**Try it:** Set each line of the material below down word for word, from the first through the line that holds "Kathleen: [38,212,69,236] ->", but not the pictures.

**Records for processing:**
>>

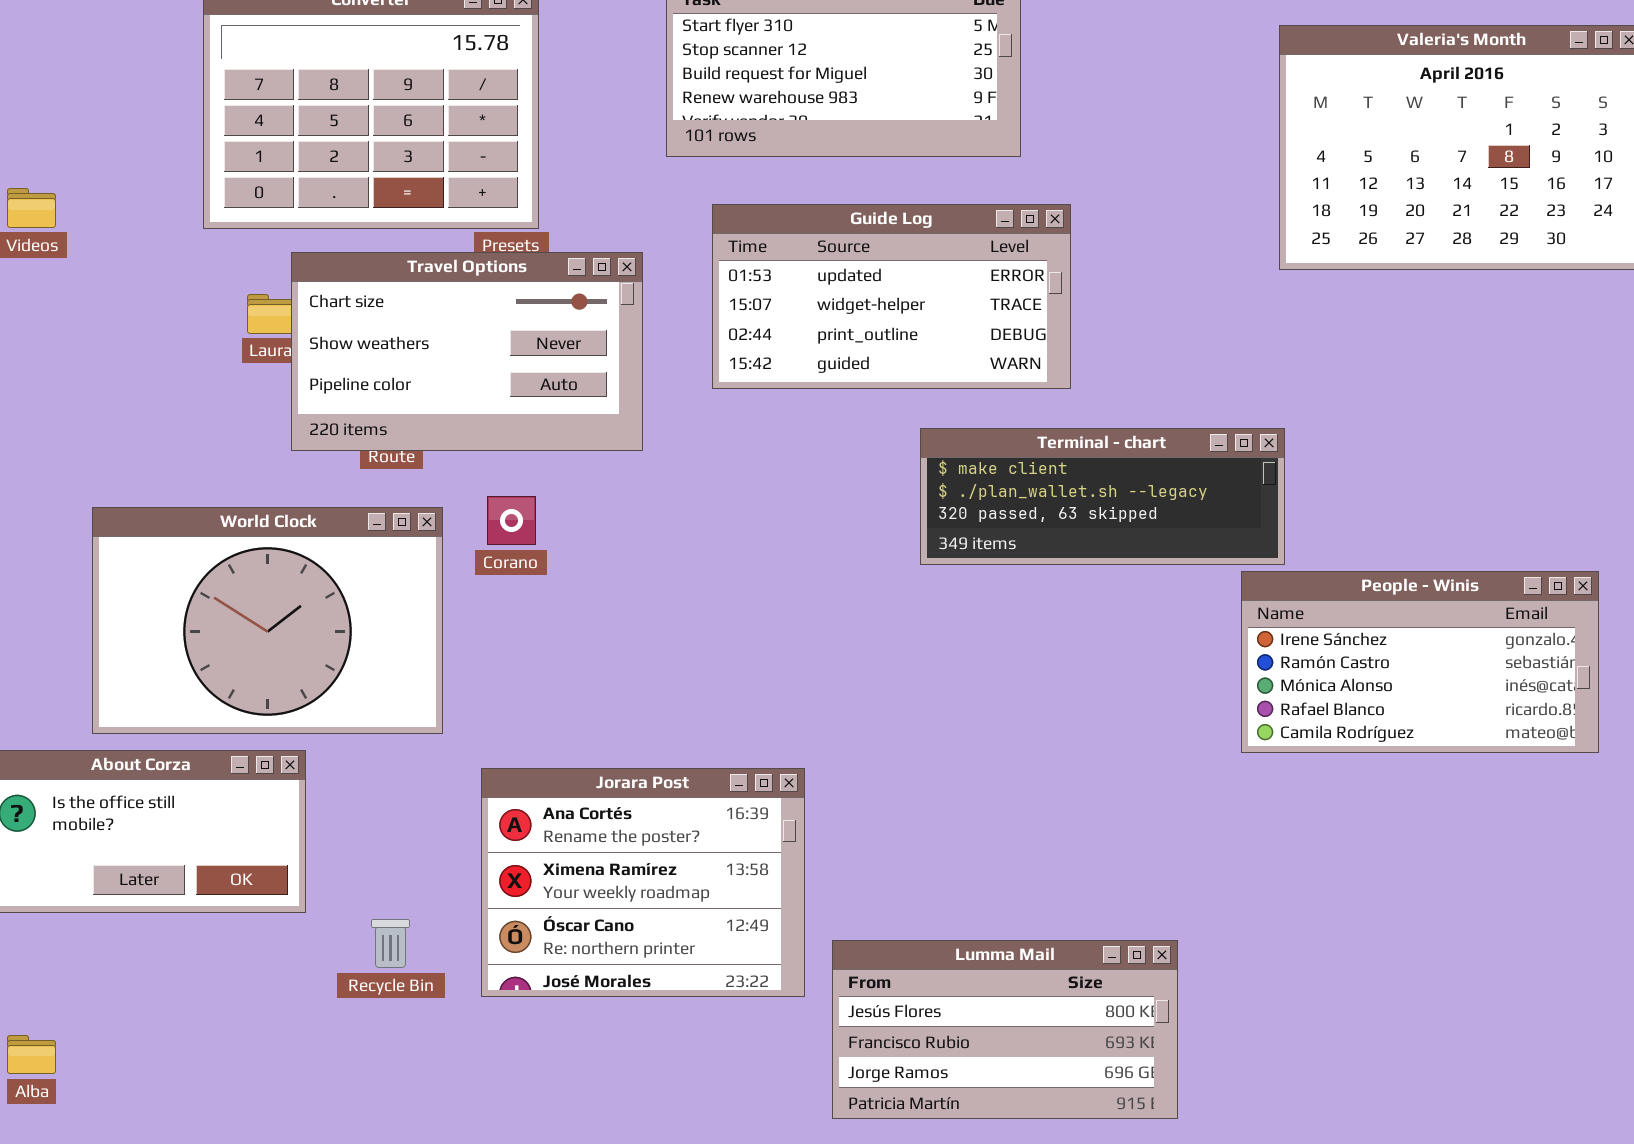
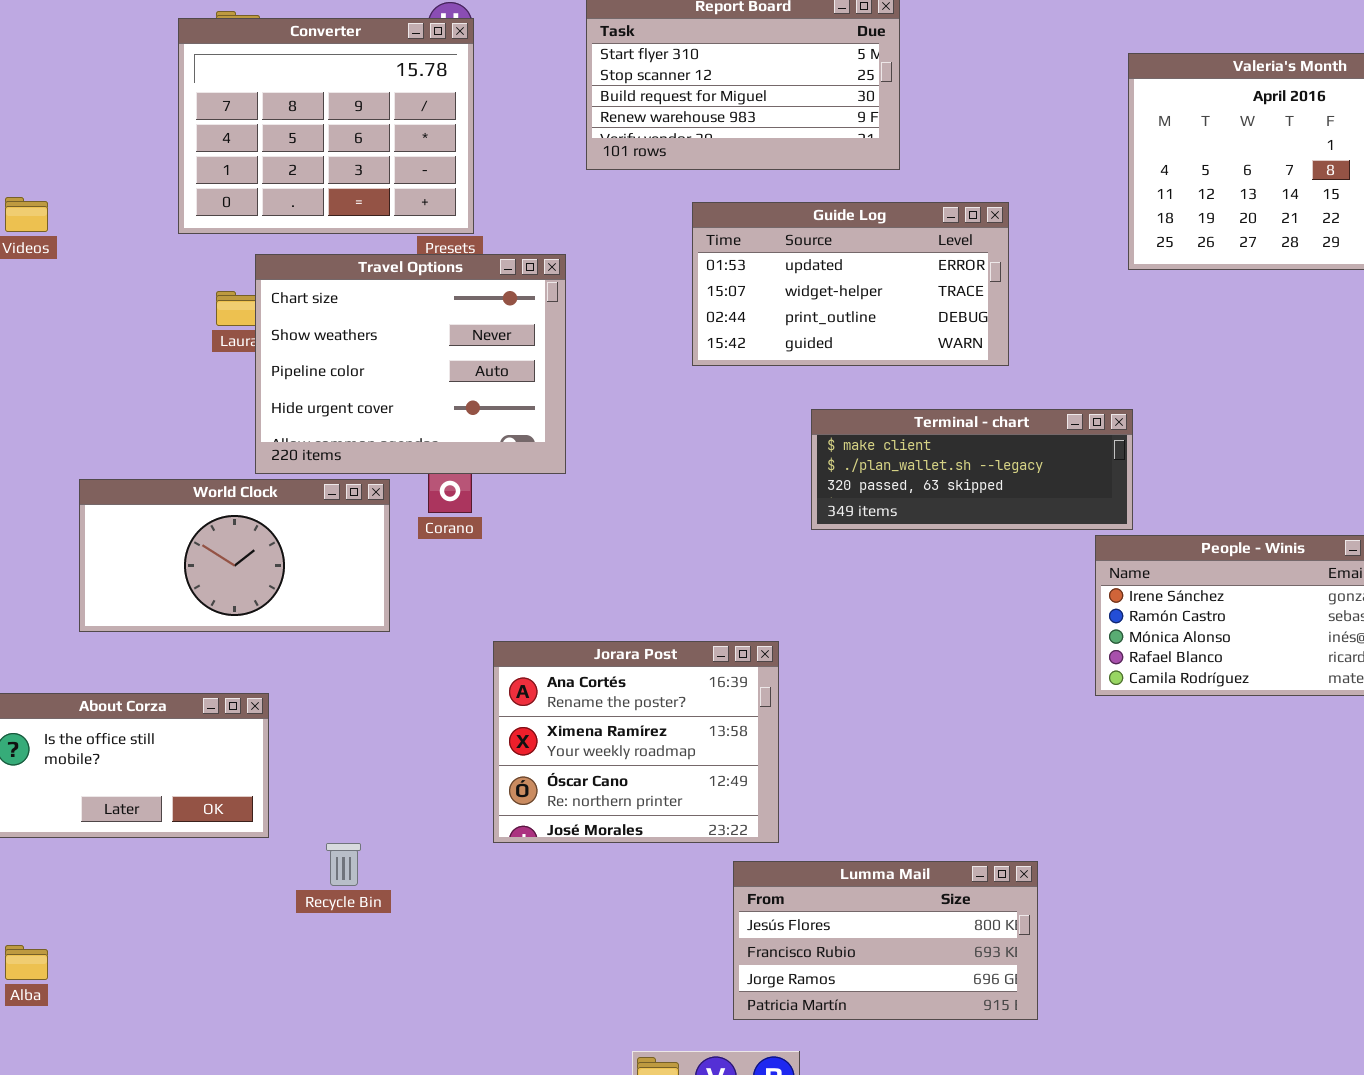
Guide Log: [712,204,1071,389] -> [692,202,1009,366], moved
Travel Options: [291,252,643,451] -> [255,254,566,474], resized
World Clock: [92,507,443,734] -> [79,479,390,632], resized
Jorara Post: [481,768,805,997] -> [493,641,779,843], moved

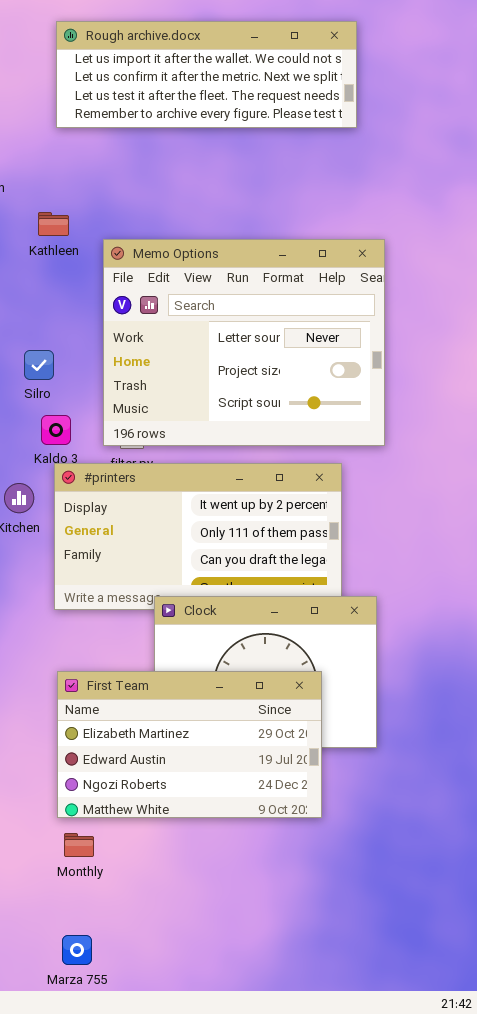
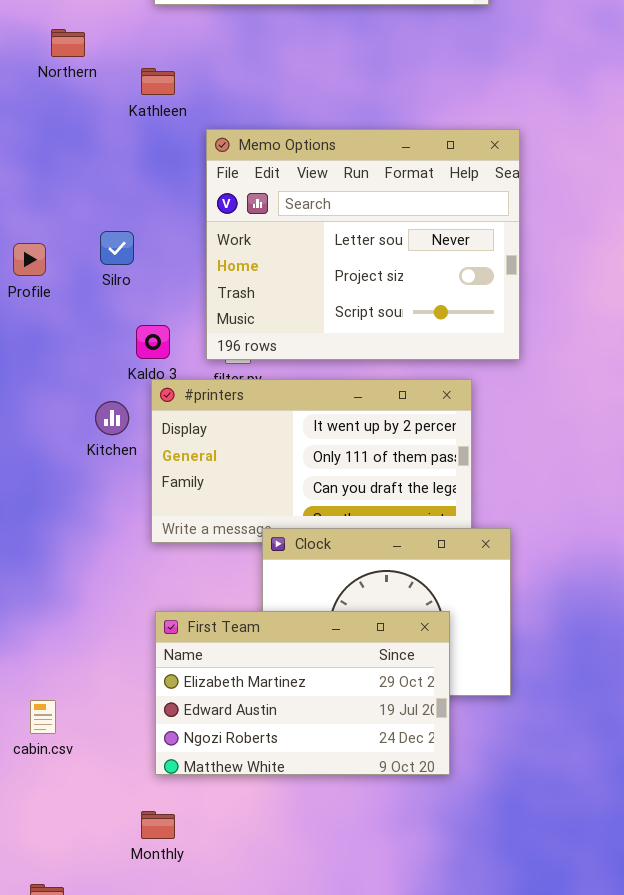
Kathleen: [38,212,69,236] -> [141,68,175,95], moved
Silro: [24,350,54,380] -> [100,231,134,265], moved
Monthly: [64,833,94,857] -> [141,811,175,839], moved

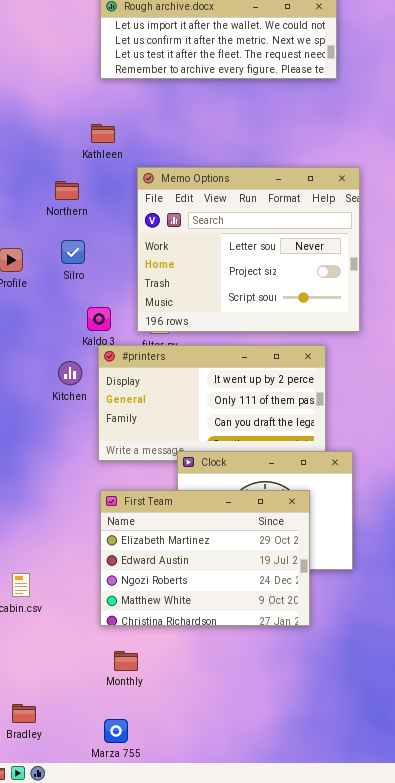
Northern: [51,29,85,57] -> [55,181,79,200], moved
First Team: [155,611,450,775] -> [100,490,310,626], resized
Monthly: [141,811,175,839] -> [114,651,138,671], moved

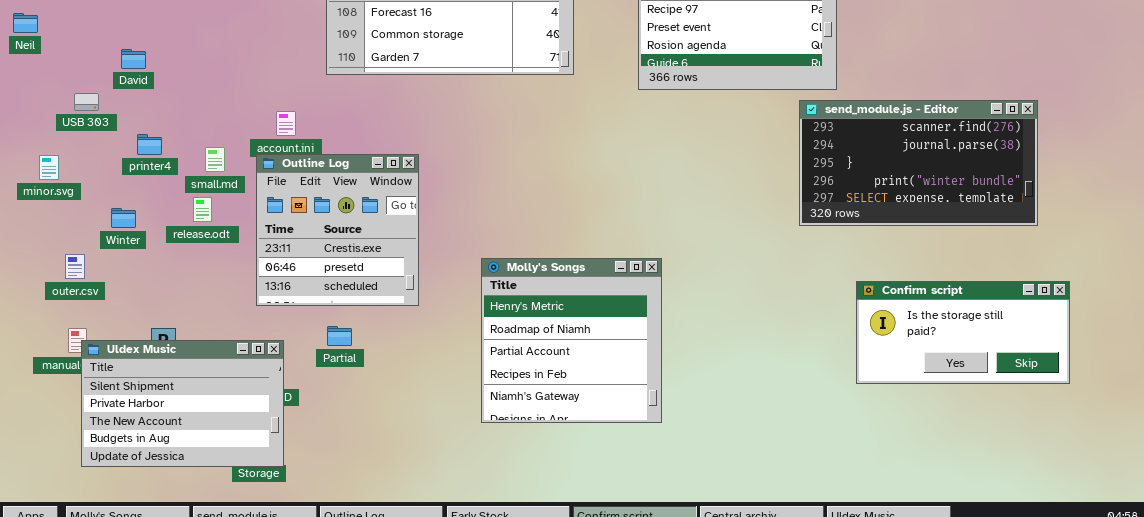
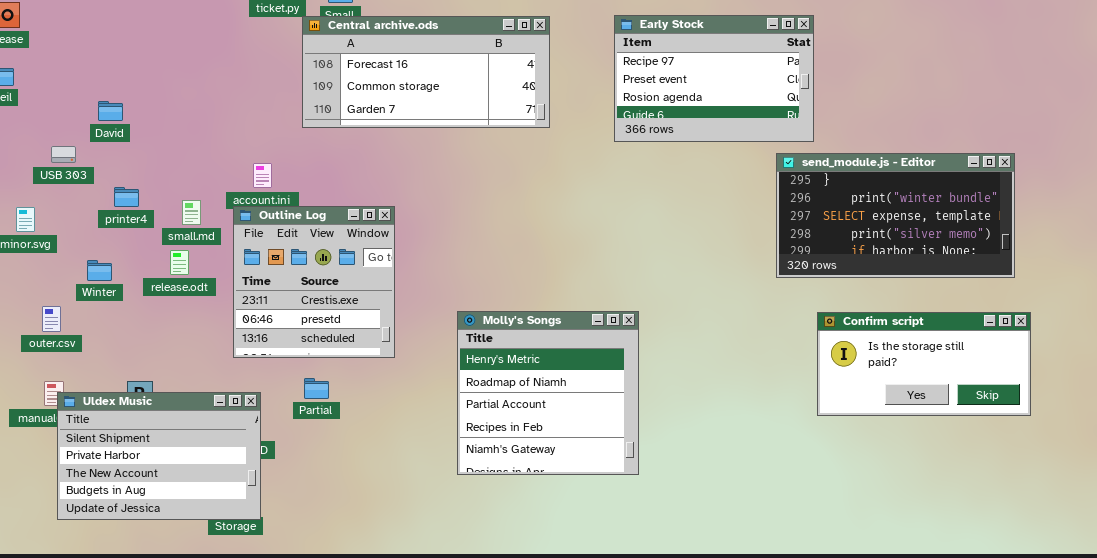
send_module.js - Editor: [799,100,1038,226] -> [776,153,1015,278], scrolled down 2 rows
Confirm script: [856,281,1070,384] -> [817,312,1031,416], moved

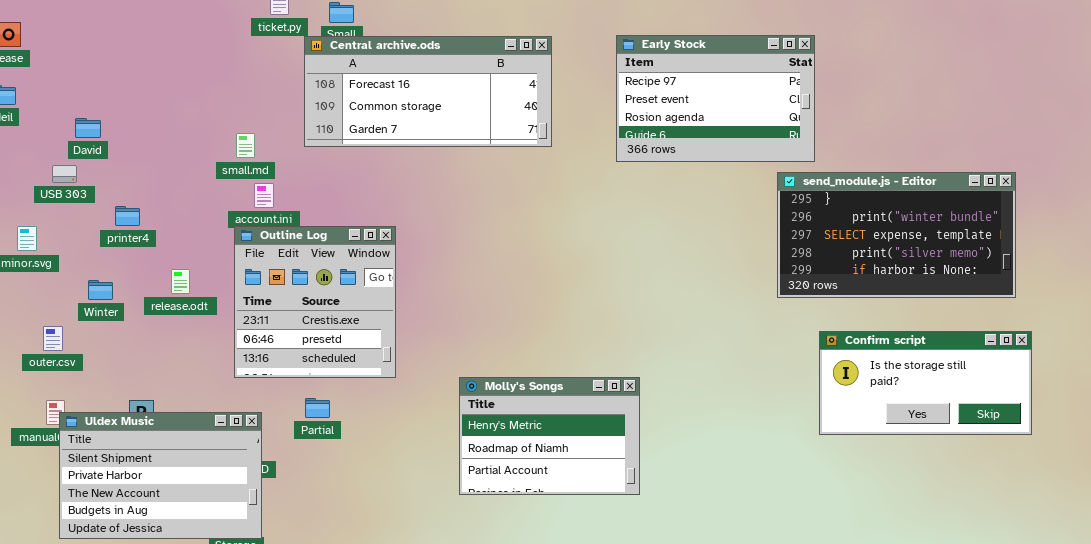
David: [98,101,123,121] -> [75,118,101,138], moved
small.md: [182,200,201,225] -> [236,133,255,158], moved
Molly's Songs: [457,311,639,475] -> [459,377,640,495], resized

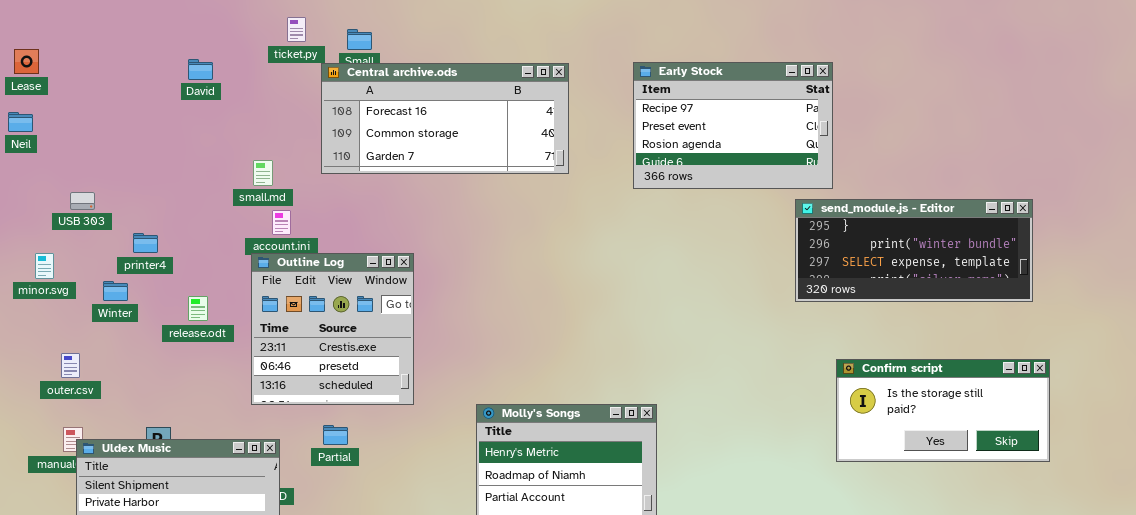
David: [75,118,101,138] -> [188,59,213,80], moved
send_module.js - Editor: [777,172,1016,298] -> [795,199,1033,302], resized
Winter: [88,280,113,300] -> [103,281,128,301], moved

<<

**Result of this task:**
Guide Log: [712,204,1071,389] -> [692,202,1009,366], moved
Travel Options: [291,252,643,451] -> [255,254,566,474], resized
World Clock: [92,507,443,734] -> [79,479,390,632], resized
Jorara Post: [481,768,805,997] -> [493,641,779,843], moved

Kathleen: [38,212,69,236] -> [141,68,175,95], moved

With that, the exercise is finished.